→ **Data segment**:
..............................

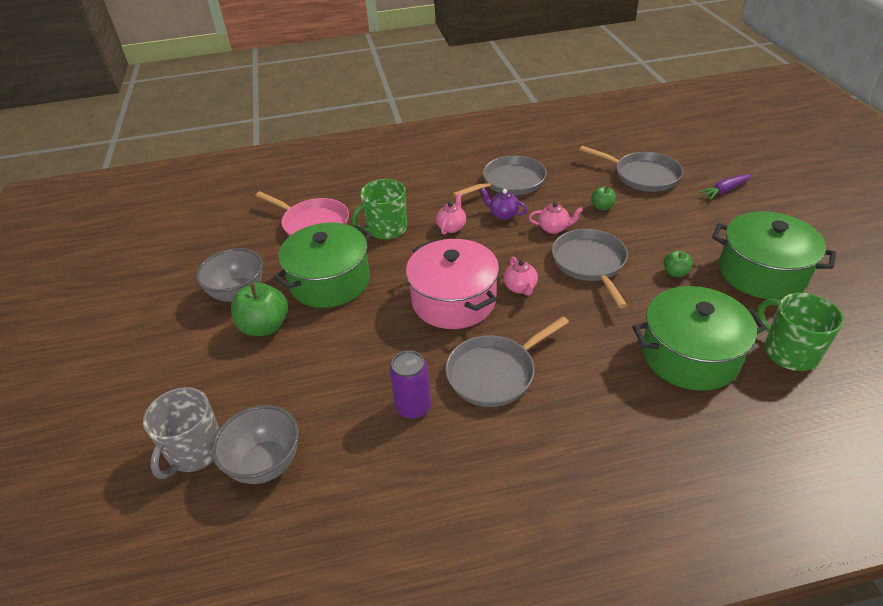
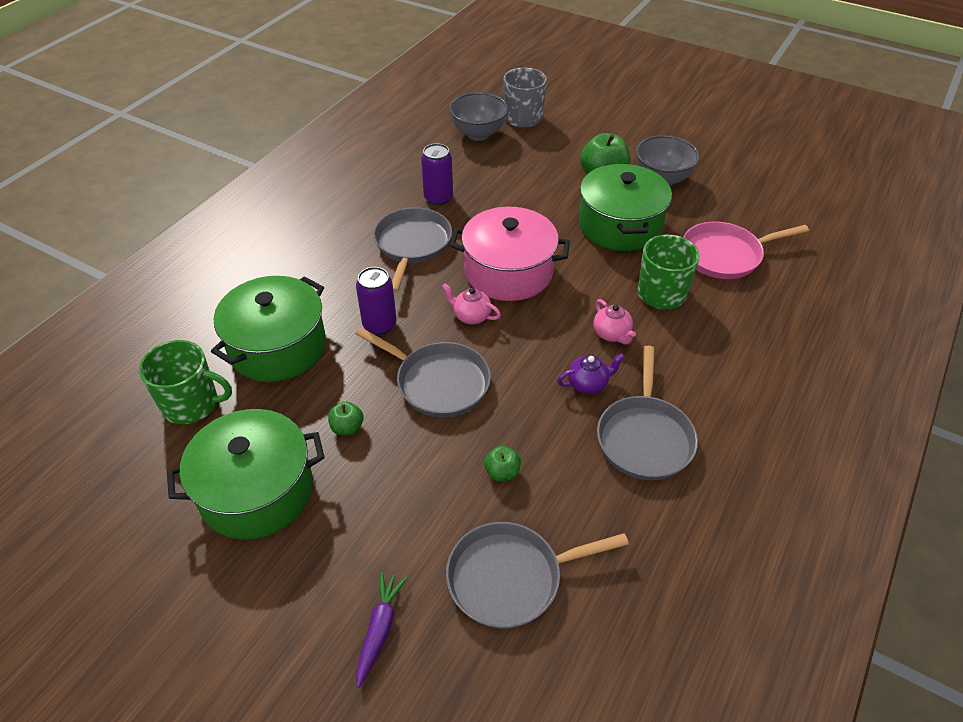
camera: 130 degrees right, 5 degrees up
pink teapot [528,202,583,234] -> none
none -> purple can [356,267,397,335]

..............................

Copy the data word for word. Pictures do not go in the copy.

camera: 130 degrees right, 5 degrees up
pink teapot [528,202,583,234] -> none
none -> purple can [356,267,397,335]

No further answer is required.